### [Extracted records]

━━━━━━━━━━━━━━━━

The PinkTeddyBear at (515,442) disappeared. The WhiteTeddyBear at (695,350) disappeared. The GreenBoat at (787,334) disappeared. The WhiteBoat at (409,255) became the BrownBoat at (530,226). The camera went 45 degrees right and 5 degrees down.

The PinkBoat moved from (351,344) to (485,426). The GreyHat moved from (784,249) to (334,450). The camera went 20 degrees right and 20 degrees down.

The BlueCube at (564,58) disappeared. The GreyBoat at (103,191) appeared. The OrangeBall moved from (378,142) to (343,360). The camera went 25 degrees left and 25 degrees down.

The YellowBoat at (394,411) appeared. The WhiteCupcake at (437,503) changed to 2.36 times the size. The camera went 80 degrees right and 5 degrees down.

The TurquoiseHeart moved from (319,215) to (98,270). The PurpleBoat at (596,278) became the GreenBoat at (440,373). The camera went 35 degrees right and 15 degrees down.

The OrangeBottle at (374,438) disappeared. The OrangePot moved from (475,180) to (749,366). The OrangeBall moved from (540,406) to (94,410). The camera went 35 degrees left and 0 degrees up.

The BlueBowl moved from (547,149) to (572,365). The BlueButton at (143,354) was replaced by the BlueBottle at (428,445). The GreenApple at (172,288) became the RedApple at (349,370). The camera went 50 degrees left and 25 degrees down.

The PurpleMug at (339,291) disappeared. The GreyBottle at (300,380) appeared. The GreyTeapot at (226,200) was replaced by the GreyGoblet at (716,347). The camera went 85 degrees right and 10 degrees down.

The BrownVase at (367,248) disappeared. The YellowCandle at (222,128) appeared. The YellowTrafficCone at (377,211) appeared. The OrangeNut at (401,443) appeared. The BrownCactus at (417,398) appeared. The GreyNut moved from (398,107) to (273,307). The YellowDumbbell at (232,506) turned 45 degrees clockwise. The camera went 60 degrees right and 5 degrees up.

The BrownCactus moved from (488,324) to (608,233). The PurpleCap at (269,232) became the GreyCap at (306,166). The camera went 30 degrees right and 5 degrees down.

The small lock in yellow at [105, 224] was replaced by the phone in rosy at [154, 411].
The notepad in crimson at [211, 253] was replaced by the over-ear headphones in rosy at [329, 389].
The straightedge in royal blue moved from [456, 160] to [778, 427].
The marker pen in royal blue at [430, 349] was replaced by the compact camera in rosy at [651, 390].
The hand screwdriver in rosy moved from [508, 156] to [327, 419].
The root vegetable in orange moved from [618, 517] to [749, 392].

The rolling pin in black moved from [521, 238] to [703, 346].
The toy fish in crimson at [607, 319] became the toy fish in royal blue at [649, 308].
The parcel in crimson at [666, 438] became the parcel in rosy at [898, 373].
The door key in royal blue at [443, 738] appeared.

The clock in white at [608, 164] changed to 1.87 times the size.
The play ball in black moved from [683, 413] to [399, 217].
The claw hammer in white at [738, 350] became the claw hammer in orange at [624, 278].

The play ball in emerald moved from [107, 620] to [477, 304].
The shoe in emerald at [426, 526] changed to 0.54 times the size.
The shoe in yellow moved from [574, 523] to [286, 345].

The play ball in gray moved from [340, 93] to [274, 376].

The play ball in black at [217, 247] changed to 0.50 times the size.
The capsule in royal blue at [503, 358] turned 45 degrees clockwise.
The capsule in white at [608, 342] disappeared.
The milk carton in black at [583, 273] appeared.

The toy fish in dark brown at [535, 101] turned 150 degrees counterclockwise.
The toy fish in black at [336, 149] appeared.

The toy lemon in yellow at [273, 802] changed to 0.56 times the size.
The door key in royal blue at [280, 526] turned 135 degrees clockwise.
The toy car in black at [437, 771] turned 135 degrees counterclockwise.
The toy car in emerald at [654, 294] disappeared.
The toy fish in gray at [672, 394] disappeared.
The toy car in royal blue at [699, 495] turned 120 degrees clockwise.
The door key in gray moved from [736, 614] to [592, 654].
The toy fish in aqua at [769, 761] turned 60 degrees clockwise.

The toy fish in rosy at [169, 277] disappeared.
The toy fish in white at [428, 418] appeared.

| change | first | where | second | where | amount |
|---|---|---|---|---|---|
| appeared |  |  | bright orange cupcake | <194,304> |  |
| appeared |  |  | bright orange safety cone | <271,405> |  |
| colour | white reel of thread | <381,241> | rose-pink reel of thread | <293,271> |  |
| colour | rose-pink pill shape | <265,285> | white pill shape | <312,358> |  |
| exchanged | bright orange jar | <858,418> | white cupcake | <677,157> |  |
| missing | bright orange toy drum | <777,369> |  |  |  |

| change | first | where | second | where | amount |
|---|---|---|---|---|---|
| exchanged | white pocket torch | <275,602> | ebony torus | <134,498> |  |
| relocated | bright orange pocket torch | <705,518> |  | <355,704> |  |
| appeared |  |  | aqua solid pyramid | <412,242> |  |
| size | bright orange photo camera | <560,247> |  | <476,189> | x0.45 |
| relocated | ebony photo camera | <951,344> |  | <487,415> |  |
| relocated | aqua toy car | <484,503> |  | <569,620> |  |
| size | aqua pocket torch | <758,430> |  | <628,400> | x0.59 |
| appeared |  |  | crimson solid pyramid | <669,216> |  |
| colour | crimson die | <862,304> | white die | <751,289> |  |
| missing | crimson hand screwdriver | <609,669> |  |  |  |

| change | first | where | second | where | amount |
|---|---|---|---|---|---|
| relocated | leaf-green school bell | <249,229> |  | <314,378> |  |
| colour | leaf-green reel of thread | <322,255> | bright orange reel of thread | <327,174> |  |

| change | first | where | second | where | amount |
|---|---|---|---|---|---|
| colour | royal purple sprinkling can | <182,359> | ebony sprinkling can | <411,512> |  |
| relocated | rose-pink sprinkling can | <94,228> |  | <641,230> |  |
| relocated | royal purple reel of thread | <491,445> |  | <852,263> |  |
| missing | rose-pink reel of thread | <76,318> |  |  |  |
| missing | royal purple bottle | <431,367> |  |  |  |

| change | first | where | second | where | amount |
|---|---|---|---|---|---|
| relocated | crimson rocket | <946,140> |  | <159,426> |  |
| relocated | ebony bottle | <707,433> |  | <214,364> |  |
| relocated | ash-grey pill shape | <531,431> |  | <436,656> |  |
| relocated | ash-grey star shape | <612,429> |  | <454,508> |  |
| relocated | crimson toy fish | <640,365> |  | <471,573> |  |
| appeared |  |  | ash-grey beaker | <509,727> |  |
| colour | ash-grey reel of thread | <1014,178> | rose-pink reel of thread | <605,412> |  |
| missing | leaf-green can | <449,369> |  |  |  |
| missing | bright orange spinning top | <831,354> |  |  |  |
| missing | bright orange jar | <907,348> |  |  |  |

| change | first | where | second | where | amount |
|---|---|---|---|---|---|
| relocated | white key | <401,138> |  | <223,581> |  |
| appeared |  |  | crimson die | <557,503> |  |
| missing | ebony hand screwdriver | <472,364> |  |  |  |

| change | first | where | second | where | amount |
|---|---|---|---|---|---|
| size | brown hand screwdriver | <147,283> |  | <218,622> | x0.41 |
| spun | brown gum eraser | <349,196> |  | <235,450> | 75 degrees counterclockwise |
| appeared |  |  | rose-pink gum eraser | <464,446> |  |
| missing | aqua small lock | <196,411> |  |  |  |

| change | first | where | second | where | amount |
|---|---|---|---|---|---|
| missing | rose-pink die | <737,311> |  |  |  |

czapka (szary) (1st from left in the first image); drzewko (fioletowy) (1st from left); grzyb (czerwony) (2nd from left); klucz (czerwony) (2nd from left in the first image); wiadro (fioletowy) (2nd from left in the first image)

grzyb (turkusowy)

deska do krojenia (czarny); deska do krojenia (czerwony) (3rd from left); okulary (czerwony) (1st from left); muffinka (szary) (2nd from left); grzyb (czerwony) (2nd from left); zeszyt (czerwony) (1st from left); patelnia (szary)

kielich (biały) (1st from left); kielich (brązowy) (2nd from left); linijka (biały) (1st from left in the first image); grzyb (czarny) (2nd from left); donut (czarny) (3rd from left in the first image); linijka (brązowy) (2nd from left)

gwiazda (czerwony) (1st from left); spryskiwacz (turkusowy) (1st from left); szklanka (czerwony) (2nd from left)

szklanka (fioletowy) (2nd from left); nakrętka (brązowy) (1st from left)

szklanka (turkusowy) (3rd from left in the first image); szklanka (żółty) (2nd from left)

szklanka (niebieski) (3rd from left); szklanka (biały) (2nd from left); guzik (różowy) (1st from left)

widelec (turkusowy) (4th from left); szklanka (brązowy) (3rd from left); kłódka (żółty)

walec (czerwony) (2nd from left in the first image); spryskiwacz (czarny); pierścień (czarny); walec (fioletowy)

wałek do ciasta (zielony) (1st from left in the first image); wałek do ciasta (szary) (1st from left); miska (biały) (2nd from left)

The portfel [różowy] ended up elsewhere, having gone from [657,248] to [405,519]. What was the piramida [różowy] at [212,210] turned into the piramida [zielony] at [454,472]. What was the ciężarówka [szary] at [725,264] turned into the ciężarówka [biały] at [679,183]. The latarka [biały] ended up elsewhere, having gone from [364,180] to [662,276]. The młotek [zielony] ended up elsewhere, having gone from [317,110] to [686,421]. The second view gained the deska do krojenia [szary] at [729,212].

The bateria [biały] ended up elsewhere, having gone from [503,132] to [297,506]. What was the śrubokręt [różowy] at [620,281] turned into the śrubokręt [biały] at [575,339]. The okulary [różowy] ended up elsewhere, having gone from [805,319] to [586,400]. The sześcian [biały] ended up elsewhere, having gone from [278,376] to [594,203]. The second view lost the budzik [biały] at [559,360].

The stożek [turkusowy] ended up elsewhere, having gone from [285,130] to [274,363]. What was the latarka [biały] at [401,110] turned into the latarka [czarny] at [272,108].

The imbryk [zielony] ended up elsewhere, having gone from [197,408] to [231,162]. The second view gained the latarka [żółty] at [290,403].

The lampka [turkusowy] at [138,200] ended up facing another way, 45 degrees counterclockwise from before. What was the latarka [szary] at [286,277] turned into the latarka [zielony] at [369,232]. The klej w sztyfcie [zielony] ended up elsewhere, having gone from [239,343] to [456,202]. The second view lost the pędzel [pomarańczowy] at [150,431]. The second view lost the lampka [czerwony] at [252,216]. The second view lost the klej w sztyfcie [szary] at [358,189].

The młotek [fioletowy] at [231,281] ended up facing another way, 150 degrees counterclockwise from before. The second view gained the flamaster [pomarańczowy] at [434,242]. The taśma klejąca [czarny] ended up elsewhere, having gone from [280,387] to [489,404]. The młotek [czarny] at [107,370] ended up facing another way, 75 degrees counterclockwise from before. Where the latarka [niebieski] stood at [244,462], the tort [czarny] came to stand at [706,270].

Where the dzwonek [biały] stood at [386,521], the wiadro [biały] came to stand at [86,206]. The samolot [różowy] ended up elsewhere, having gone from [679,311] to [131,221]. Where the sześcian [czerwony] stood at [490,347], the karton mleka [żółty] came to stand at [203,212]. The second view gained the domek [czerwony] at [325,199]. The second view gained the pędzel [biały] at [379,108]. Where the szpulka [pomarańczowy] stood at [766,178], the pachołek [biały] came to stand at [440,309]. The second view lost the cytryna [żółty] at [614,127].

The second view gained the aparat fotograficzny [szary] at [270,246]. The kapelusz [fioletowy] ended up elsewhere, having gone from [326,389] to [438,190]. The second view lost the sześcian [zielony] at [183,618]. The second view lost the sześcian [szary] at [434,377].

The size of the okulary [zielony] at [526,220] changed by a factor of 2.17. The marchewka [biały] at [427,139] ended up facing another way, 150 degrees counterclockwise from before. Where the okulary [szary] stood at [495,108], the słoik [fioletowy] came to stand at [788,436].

━━━━━━━━━━━━━━━━

### [Aim of the exercise]
An exact copy of the lines above, from the one containing "The marker pen" down to the one containing "The hand screwdriver" and including both, is the whole answer; retype it and nothing else.

### [Output for this exercise]
The marker pen in royal blue at [430, 349] was replaced by the compact camera in rosy at [651, 390].
The hand screwdriver in rosy moved from [508, 156] to [327, 419].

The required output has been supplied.